── INFORMATION GIVEN ──

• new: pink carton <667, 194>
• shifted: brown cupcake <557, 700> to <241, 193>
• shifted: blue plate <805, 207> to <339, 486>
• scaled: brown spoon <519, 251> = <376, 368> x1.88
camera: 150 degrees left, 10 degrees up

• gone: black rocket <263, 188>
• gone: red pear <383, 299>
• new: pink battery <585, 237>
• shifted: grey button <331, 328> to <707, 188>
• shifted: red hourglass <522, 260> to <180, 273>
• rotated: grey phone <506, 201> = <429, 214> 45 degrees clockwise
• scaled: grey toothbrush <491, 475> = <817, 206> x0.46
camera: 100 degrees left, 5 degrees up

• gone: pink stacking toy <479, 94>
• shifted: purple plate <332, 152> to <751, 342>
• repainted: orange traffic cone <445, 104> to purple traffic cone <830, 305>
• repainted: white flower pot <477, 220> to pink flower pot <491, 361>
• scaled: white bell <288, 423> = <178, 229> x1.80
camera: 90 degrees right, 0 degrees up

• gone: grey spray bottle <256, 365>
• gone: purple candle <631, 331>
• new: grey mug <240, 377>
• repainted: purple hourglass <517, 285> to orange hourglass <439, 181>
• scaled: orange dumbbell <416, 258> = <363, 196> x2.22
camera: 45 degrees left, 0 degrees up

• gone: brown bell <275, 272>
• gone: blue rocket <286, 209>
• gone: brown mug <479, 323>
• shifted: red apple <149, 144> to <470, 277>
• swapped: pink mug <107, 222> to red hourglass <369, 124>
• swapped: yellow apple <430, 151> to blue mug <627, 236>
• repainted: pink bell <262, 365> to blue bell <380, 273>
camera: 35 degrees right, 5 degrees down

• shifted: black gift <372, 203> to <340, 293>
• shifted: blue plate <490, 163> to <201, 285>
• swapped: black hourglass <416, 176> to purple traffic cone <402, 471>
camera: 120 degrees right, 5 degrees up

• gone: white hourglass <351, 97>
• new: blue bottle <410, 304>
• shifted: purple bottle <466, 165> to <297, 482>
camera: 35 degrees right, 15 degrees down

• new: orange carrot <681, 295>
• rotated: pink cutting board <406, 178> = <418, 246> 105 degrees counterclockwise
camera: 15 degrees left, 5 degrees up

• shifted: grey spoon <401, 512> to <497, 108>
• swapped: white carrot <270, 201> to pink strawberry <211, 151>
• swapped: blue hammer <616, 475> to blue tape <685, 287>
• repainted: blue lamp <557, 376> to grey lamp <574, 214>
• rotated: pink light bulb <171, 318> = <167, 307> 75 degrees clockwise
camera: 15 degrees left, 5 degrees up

───

## EXERCISE BRIEF
Output only the lines from the one that contains "camera: 35 degrees right, 15 degrees down" through the last line of the data above, each restated exactly.

## EXERCISE OUTPUT
camera: 35 degrees right, 15 degrees down

• new: orange carrot <681, 295>
• rotated: pink cutting board <406, 178> = <418, 246> 105 degrees counterclockwise
camera: 15 degrees left, 5 degrees up

• shifted: grey spoon <401, 512> to <497, 108>
• swapped: white carrot <270, 201> to pink strawberry <211, 151>
• swapped: blue hammer <616, 475> to blue tape <685, 287>
• repainted: blue lamp <557, 376> to grey lamp <574, 214>
• rotated: pink light bulb <171, 318> = <167, 307> 75 degrees clockwise
camera: 15 degrees left, 5 degrees up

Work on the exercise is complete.